Action item >> Please copy every record below exactly, leaving out the pictures.
Provided data Start Marker
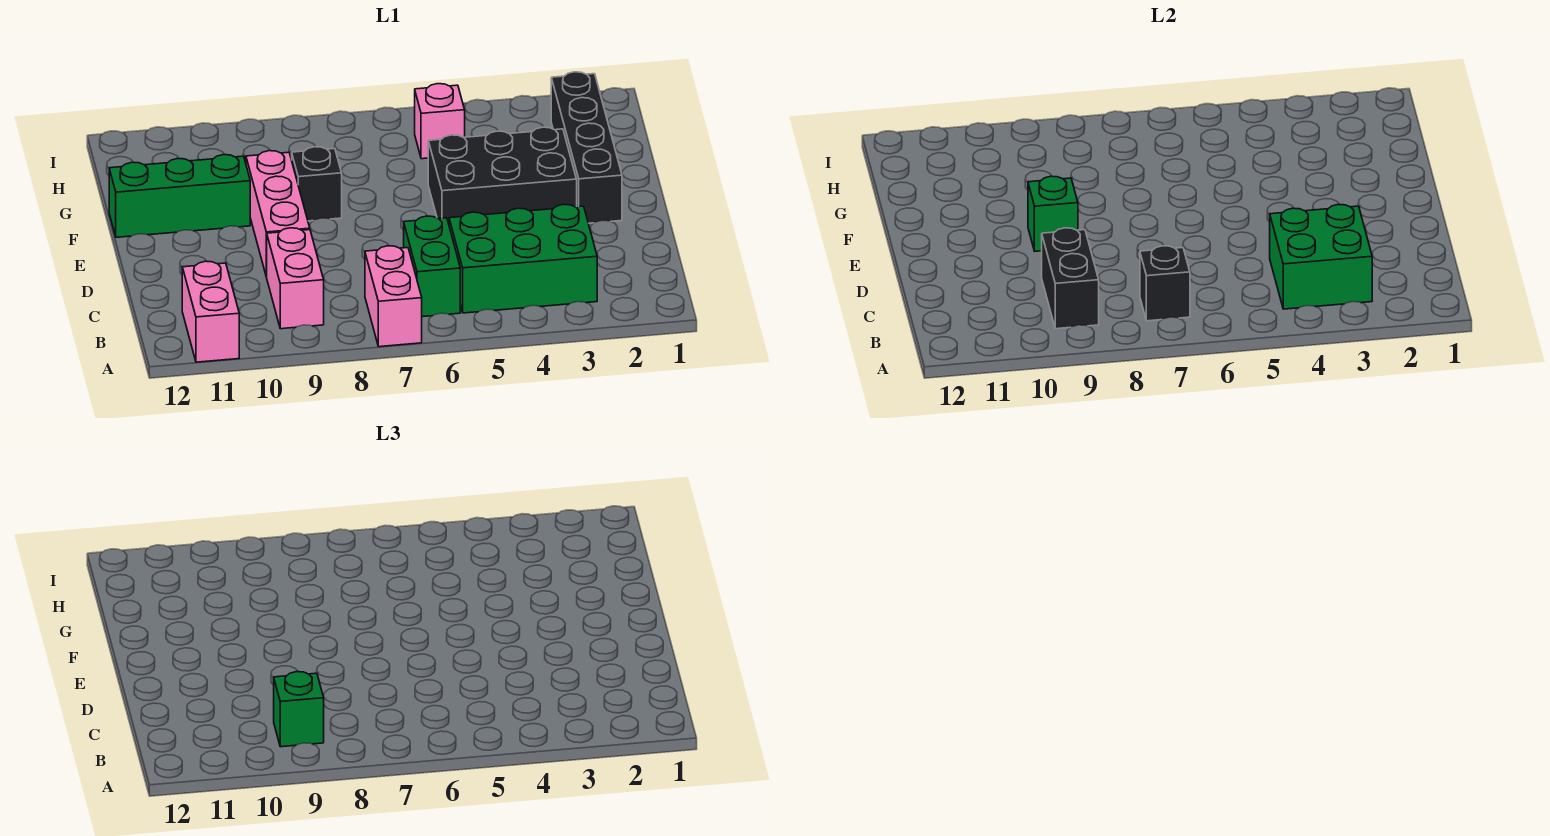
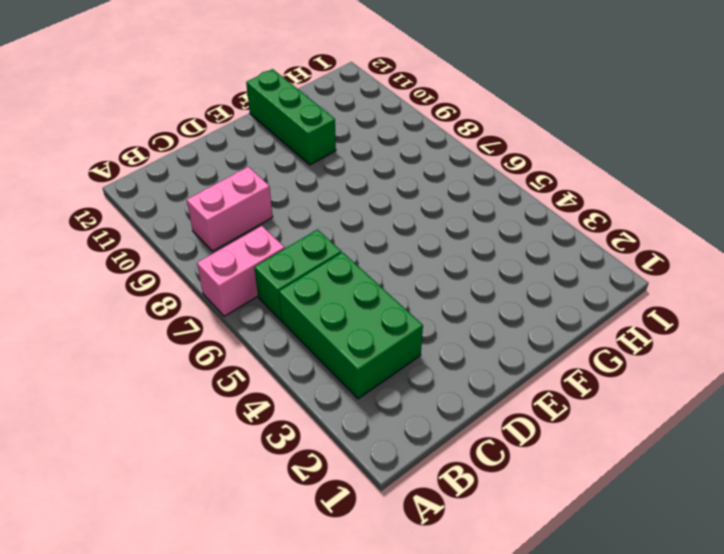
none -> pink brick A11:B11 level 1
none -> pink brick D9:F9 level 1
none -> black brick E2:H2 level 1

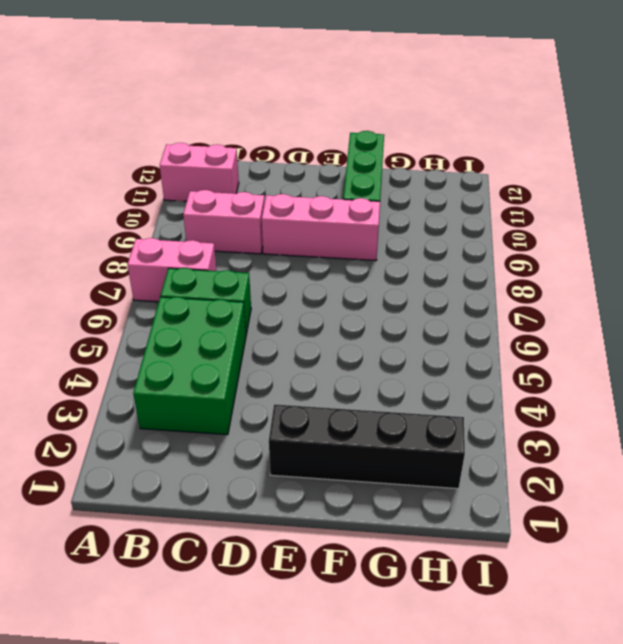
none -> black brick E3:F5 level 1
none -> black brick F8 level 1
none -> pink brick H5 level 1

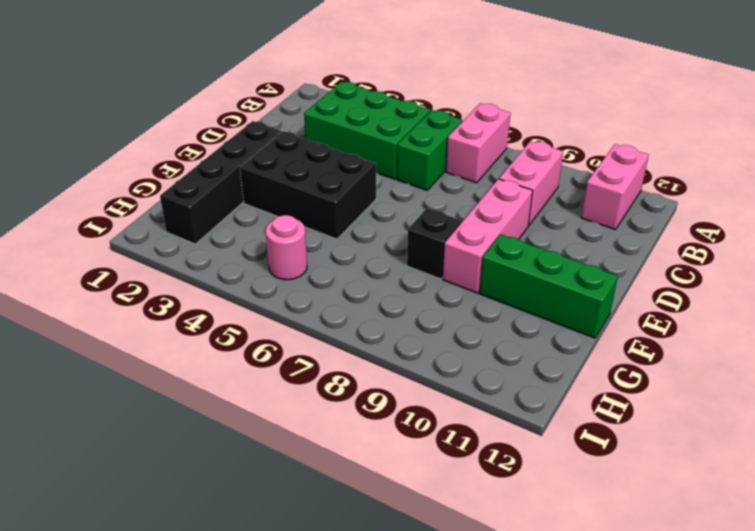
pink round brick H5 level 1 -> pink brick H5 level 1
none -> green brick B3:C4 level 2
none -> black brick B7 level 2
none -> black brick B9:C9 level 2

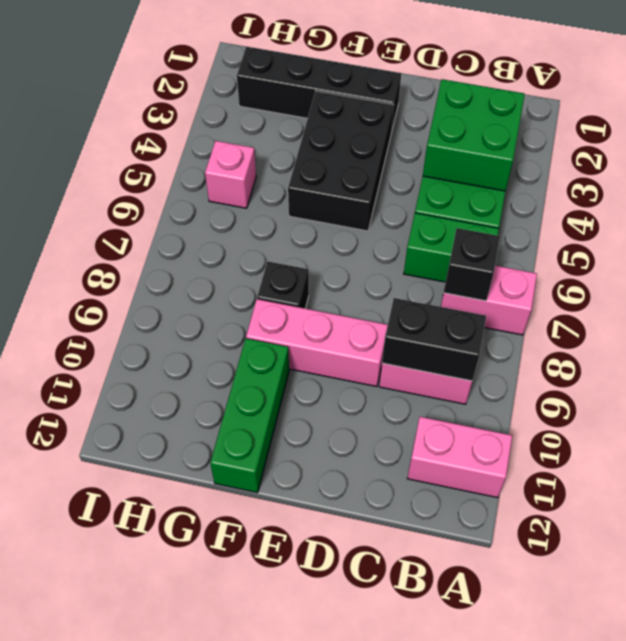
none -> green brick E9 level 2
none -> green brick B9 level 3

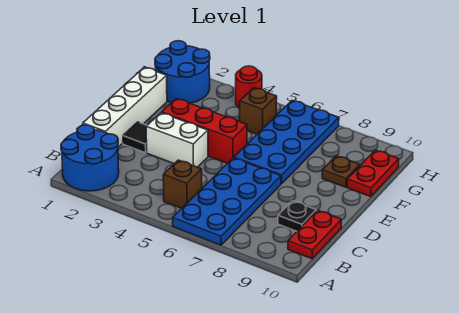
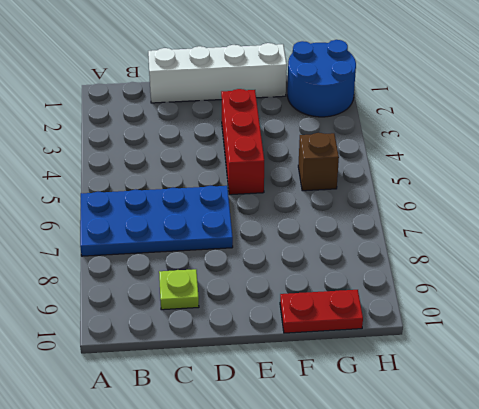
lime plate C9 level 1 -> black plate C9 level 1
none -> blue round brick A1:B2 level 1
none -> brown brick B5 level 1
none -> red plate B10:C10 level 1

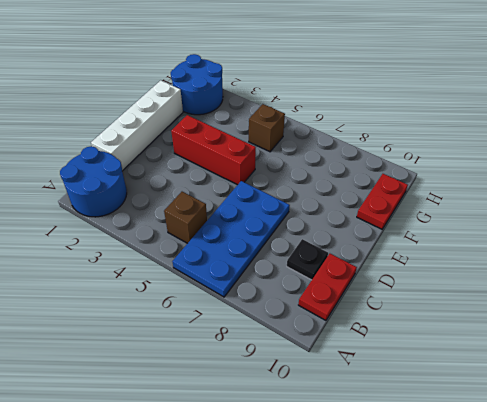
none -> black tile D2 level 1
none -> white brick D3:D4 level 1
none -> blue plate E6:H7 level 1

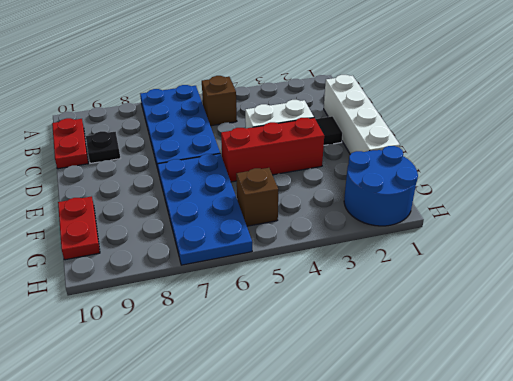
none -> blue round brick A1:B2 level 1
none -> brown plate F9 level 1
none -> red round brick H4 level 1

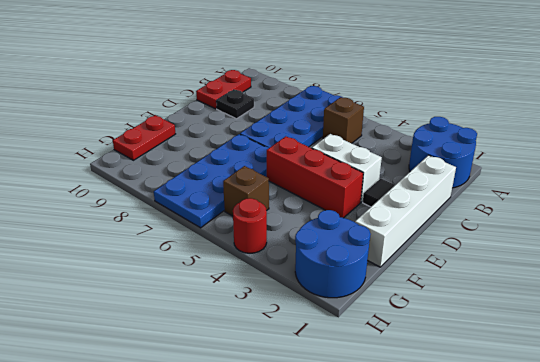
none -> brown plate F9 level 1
Provided data End Marker
Answer >>
none -> pink brick A11:B11 level 1
none -> pink brick D9:F9 level 1
none -> black brick E2:H2 level 1

none -> black brick E3:F5 level 1
none -> black brick F8 level 1
none -> pink brick H5 level 1

pink round brick H5 level 1 -> pink brick H5 level 1
none -> green brick B3:C4 level 2
none -> black brick B7 level 2
none -> black brick B9:C9 level 2

none -> green brick E9 level 2
none -> green brick B9 level 3

lime plate C9 level 1 -> black plate C9 level 1
none -> blue round brick A1:B2 level 1
none -> brown brick B5 level 1
none -> red plate B10:C10 level 1

none -> black tile D2 level 1
none -> white brick D3:D4 level 1
none -> blue plate E6:H7 level 1

none -> blue round brick A1:B2 level 1
none -> brown plate F9 level 1
none -> red round brick H4 level 1

none -> brown plate F9 level 1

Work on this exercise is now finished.